Answer with only the number of lines below where "took" appears.

# [DATA SECTION]
● ● ● ● ● ● ●

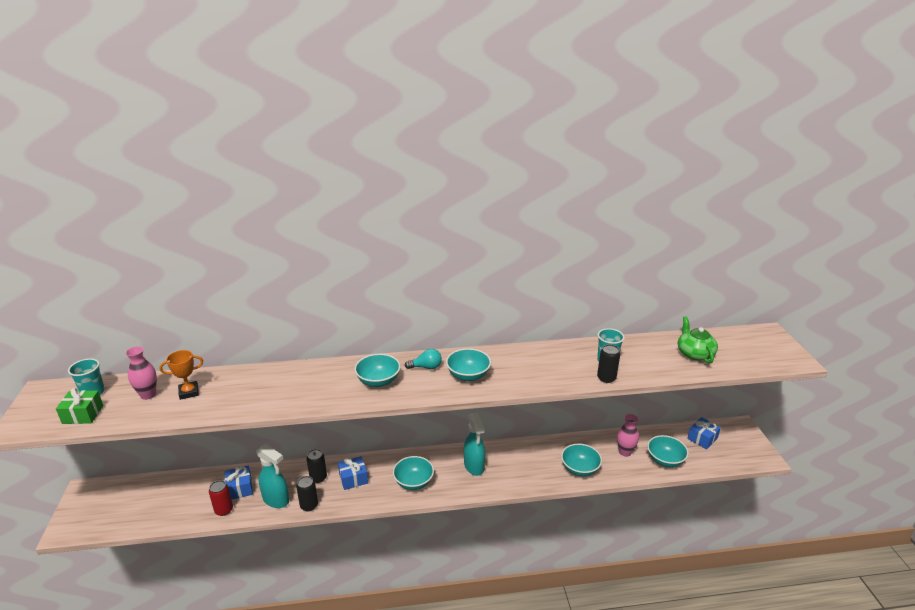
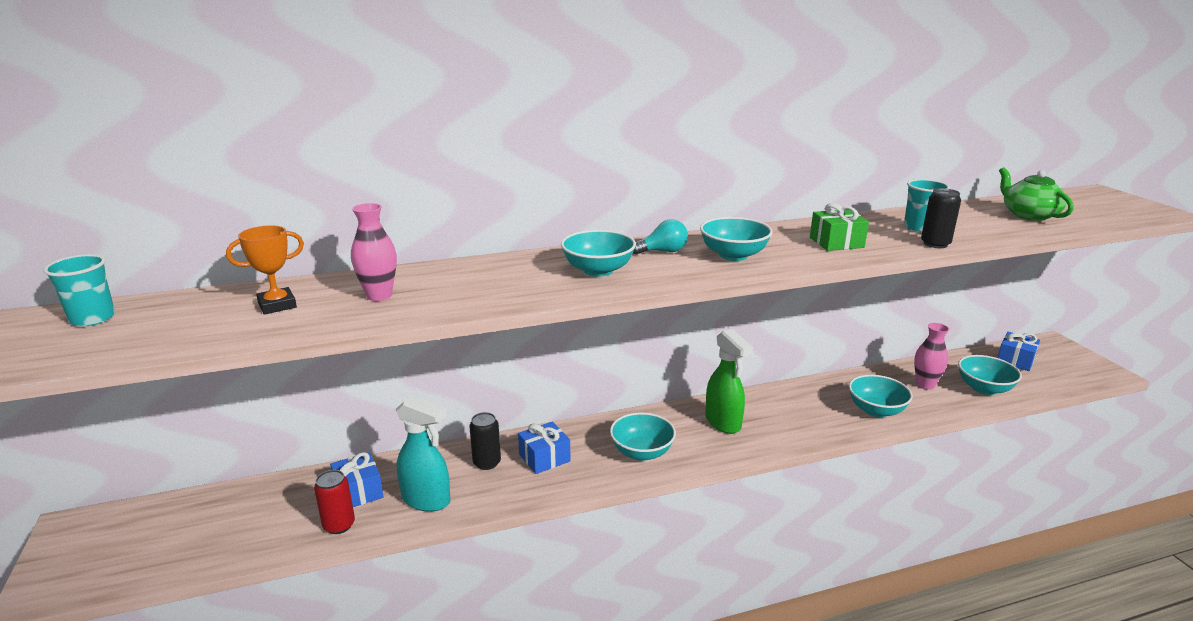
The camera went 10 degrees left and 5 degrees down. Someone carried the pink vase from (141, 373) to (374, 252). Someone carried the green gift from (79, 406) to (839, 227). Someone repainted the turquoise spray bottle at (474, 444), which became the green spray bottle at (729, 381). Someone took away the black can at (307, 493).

● ● ● ● ● ● ●

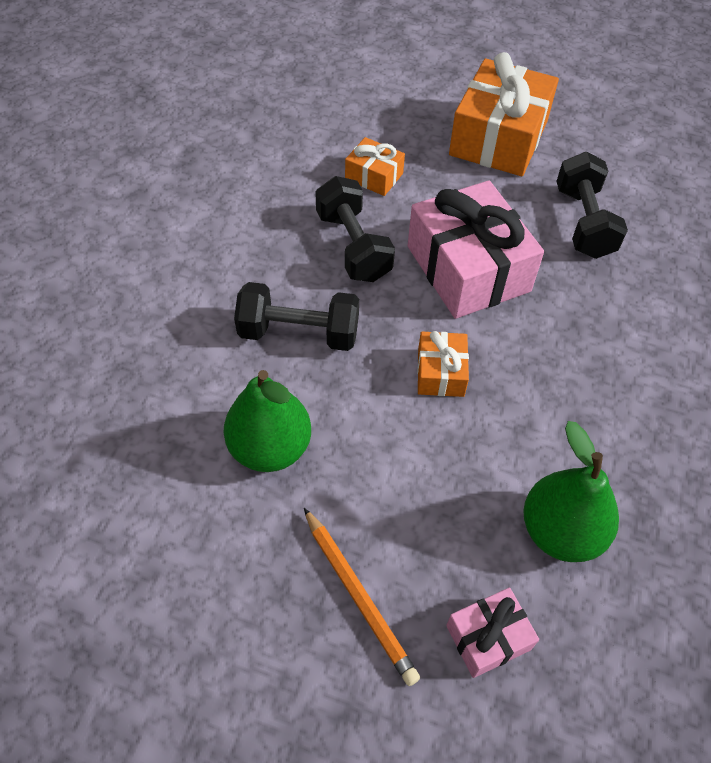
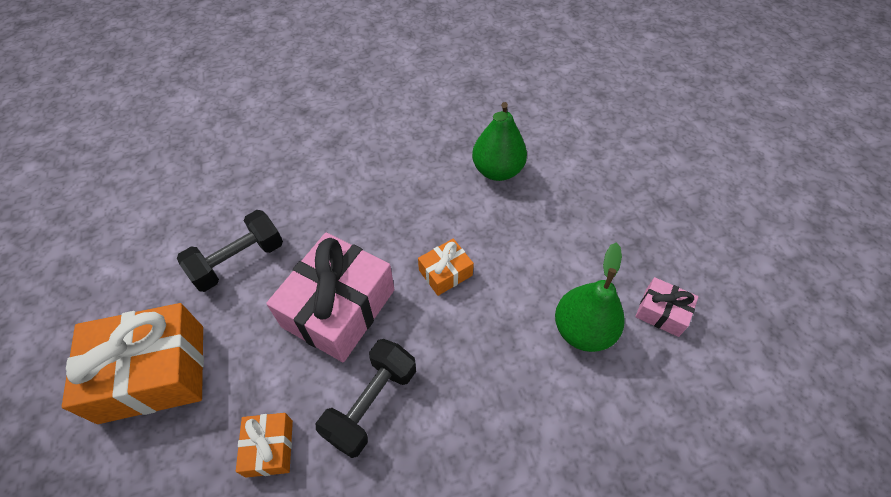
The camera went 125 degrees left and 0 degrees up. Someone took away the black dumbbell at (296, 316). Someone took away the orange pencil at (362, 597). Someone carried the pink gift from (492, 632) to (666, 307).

● ● ● ● ● ● ●

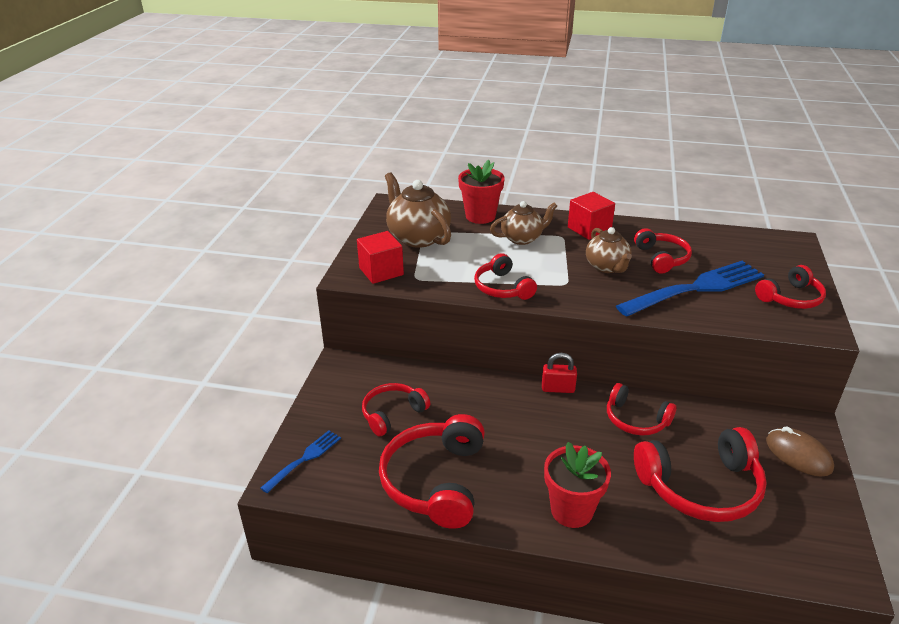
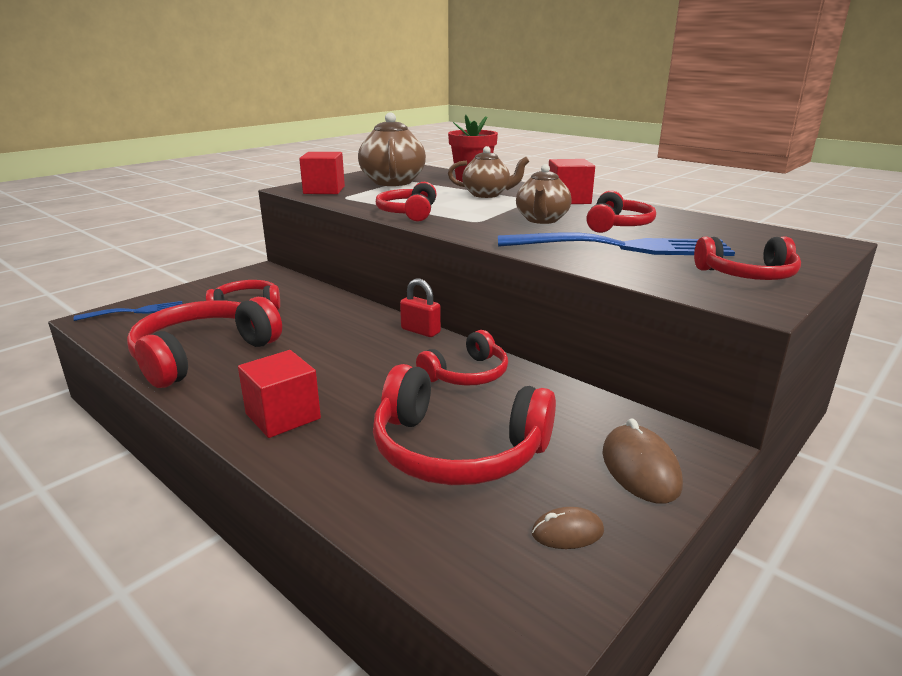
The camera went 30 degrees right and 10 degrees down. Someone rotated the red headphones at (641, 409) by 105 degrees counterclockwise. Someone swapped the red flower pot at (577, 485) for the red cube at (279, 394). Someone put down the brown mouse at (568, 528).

● ● ● ● ● ● ●

# [YOUR RESPONSE]
2